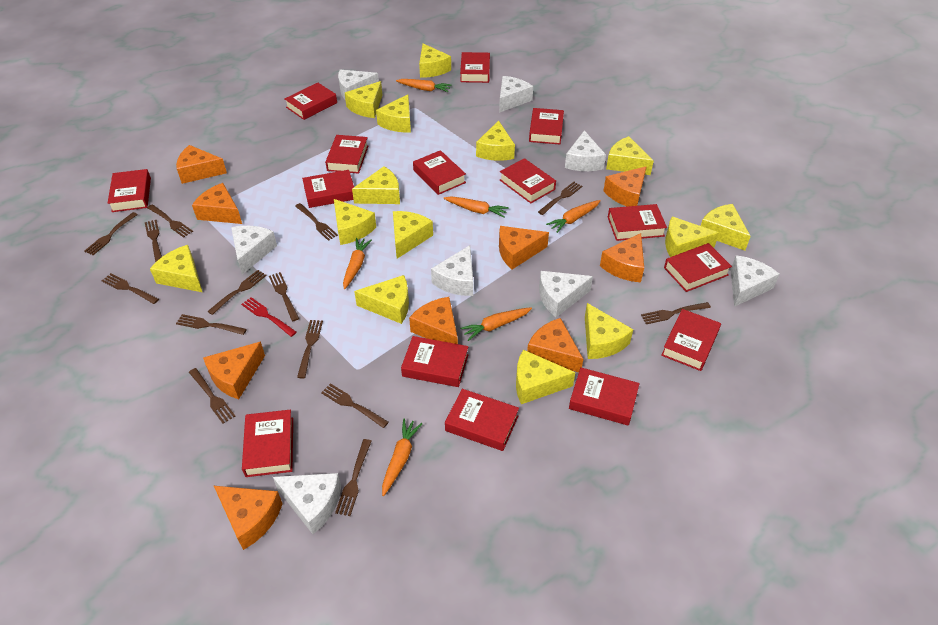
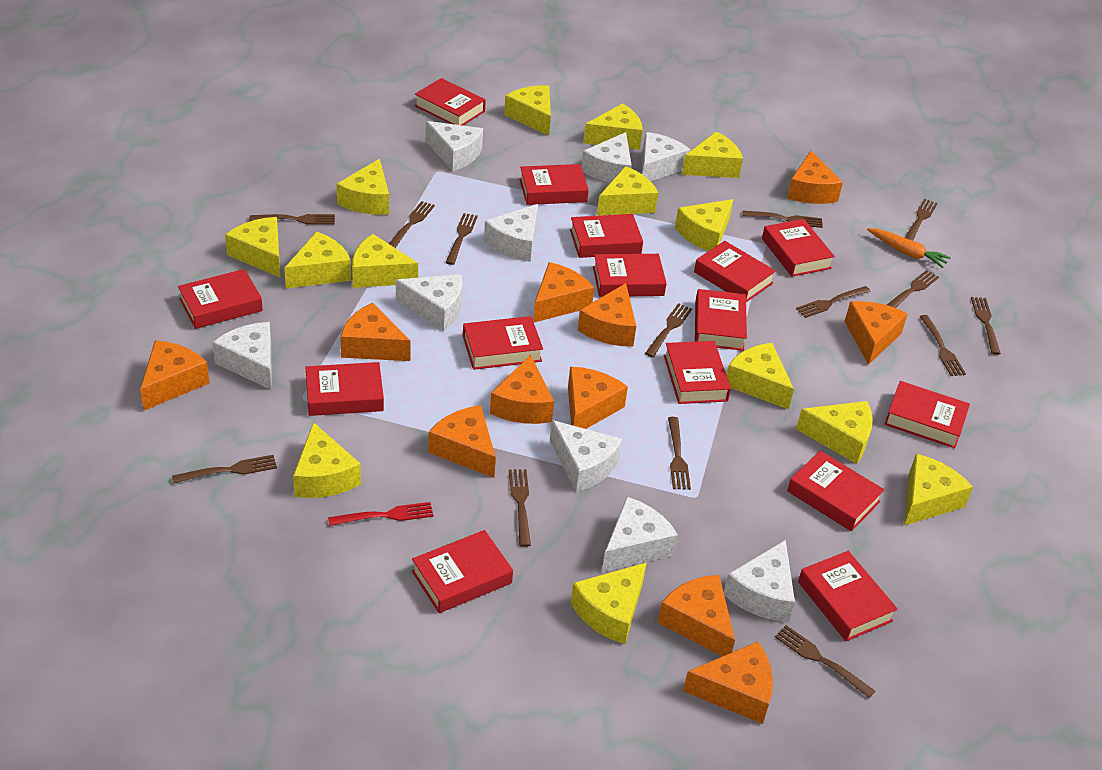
orange carrot: 6 -> 1
orange cheese: 9 -> 11
white cheese: 8 -> 9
______________________________
• **Your instructions**
Print the data word for word and omit the pictures.

• **Response area**
orange carrot: 6 -> 1
orange cheese: 9 -> 11
white cheese: 8 -> 9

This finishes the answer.